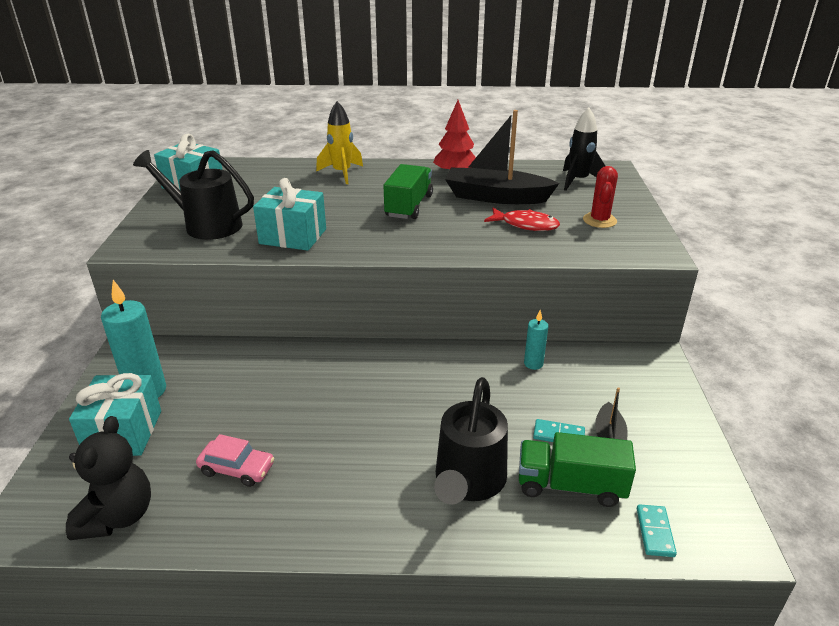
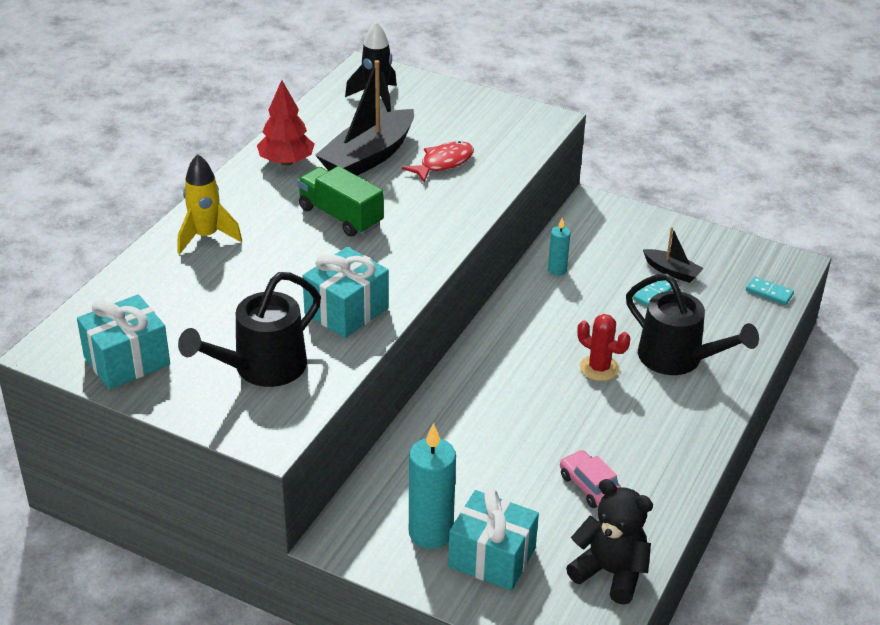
camera: 65 degrees left, 5 degrees up
(237, 469) = (590, 486): pink car -> pink car turned 75 degrees counterclockwise
(570, 486) = (709, 311): green truck -> none
(599, 220) = (468, 122): red cactus -> red cactus (599, 368)

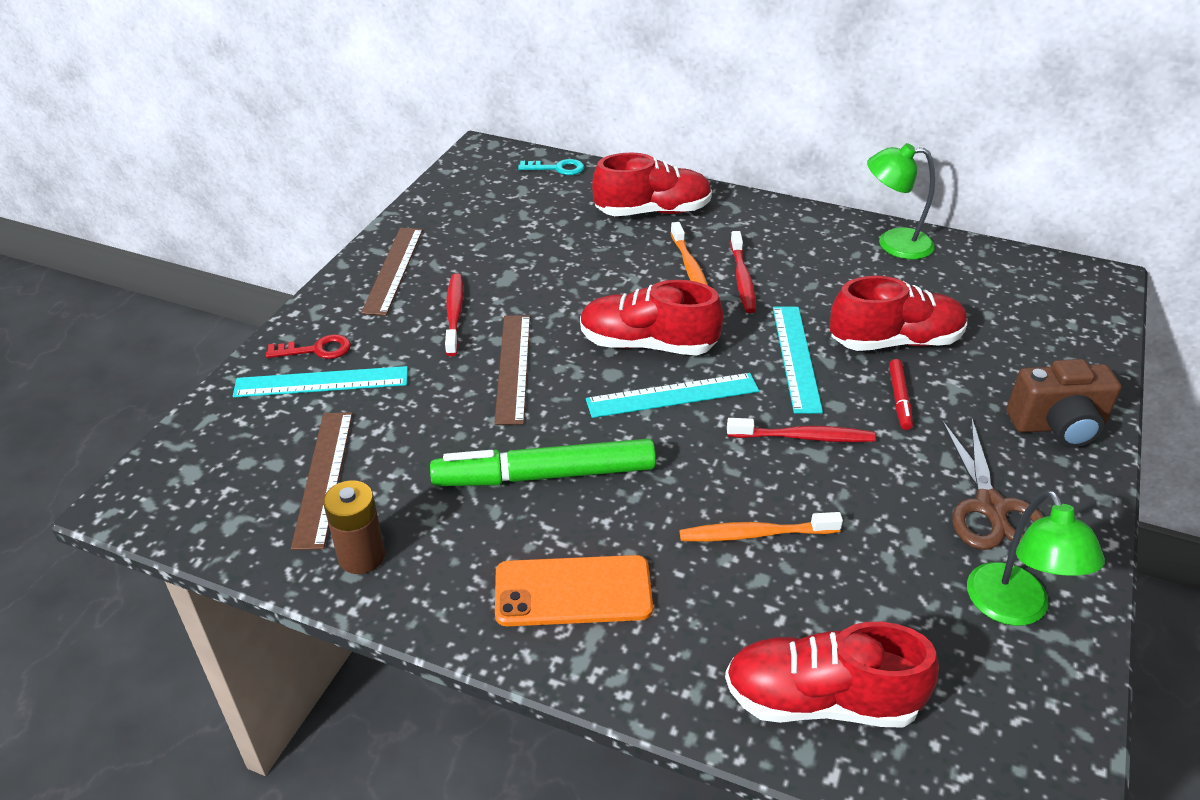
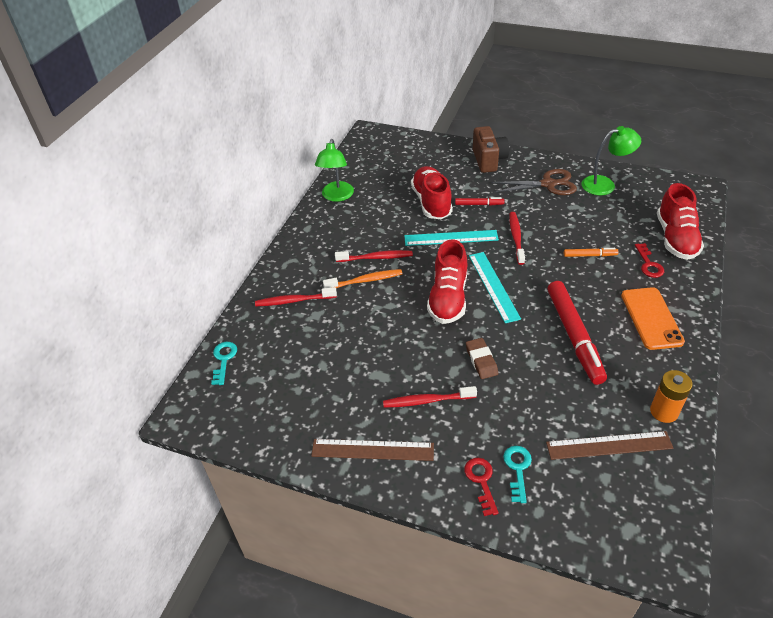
camera: 90 degrees left, 5 degrees up
(321, 382) = (517, 469): turquoise ruler -> turquoise key
(361, 556) = (664, 411): brown battery -> orange battery
(513, 367) = (481, 360): brown ruler -> brown eraser
(545, 475) = (574, 336): green marker -> red marker
(653, 211) = (294, 301): red shoe -> red toothbrush
(729, 625) = (648, 264): none -> red key
(755, 534) = (590, 255): orange toothbrush -> orange marker

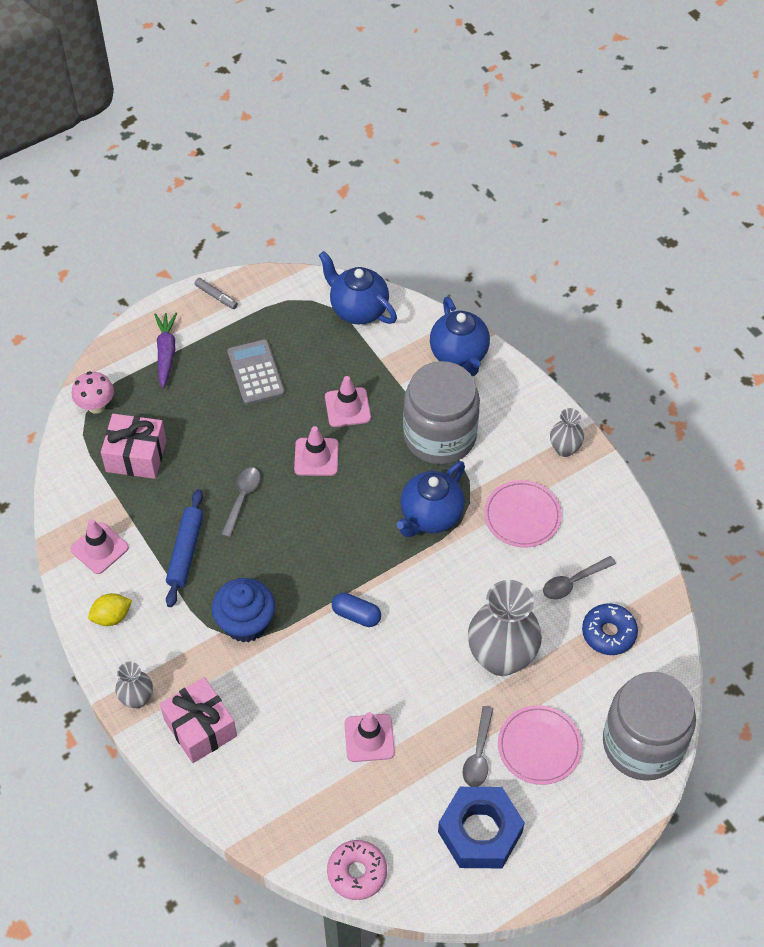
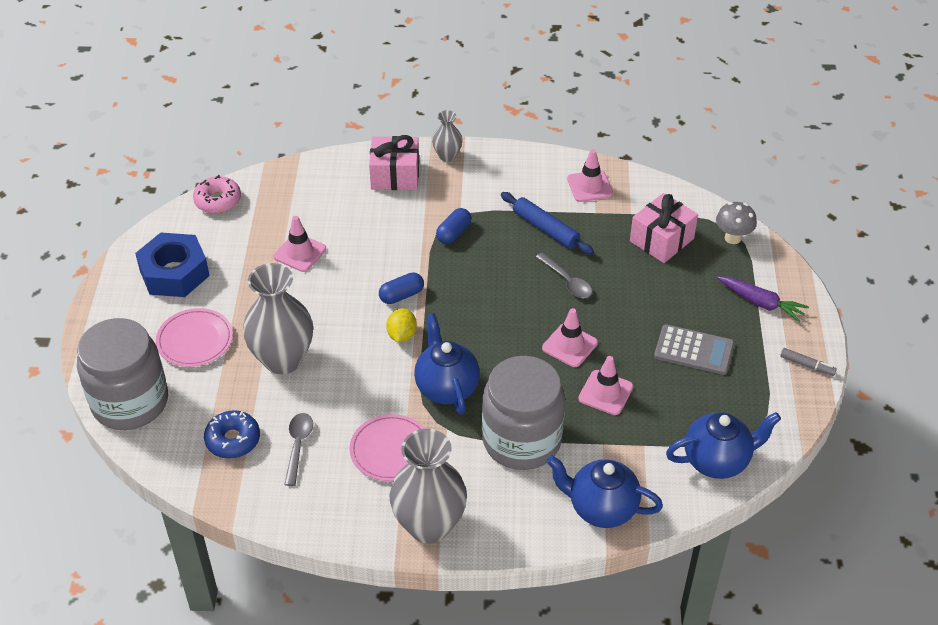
camera: 125 degrees right, 10 degrees down
(96, 406) = (732, 238): pink mushroom -> grey mushroom
(112, 616) = (524, 170): yellow lemon -> yellow lemon (402, 335)
(216, 296) = (807, 365): grey marker -> grey marker turned 135 degrees counterclockwise
(246, 623) = (454, 233): blue cupcake -> blue capsule
(478, 754) = (226, 303): grey spoon -> none
(564, 449) = (429, 525): grey vase -> grey vase, size x1.98

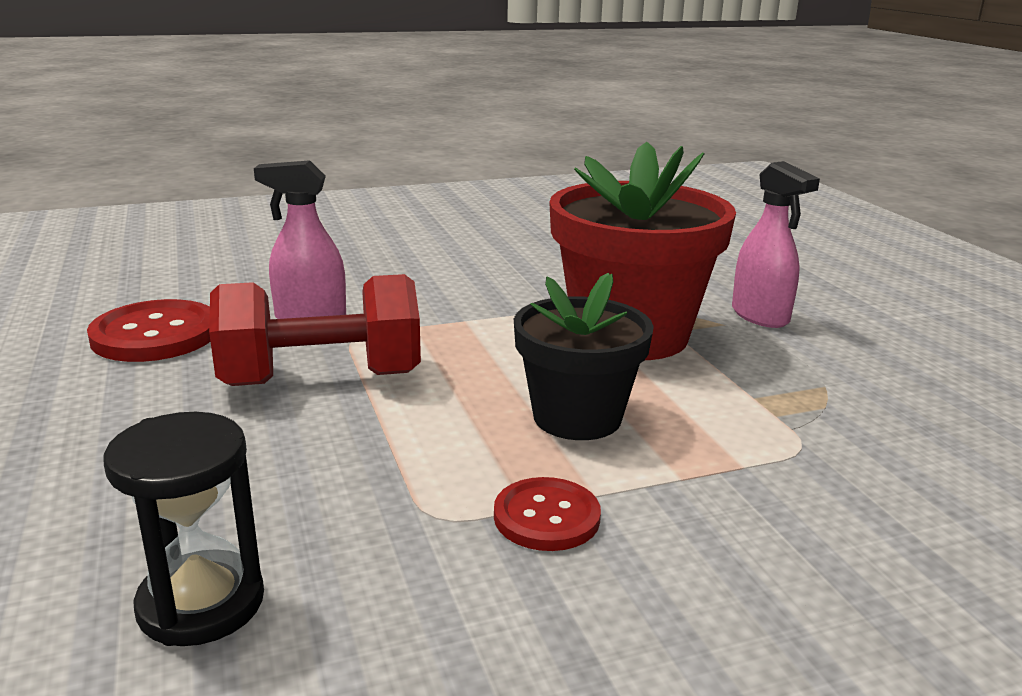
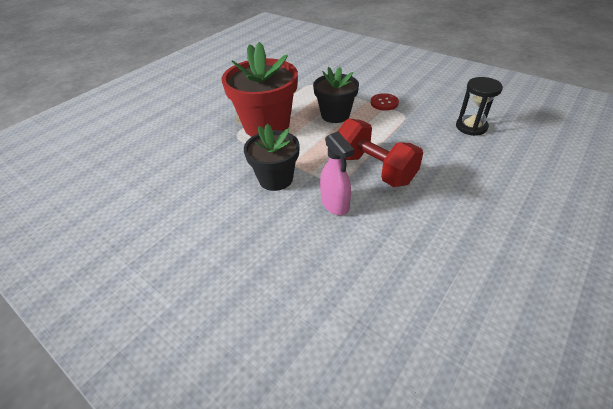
camera: 120 degrees left, 20 degrees up
(155, 335) = (402, 240): red button -> none
(445, 300) = (275, 179): none -> black flower pot
(760, 316) = (223, 108): pink spray bottle -> none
────────────────────────────────────────
* TASK TO CARRY OUT:
Using the listing above, count how many lines contain the word "grey" and, please, write only that number.

* FINISHED EXERCISE:
4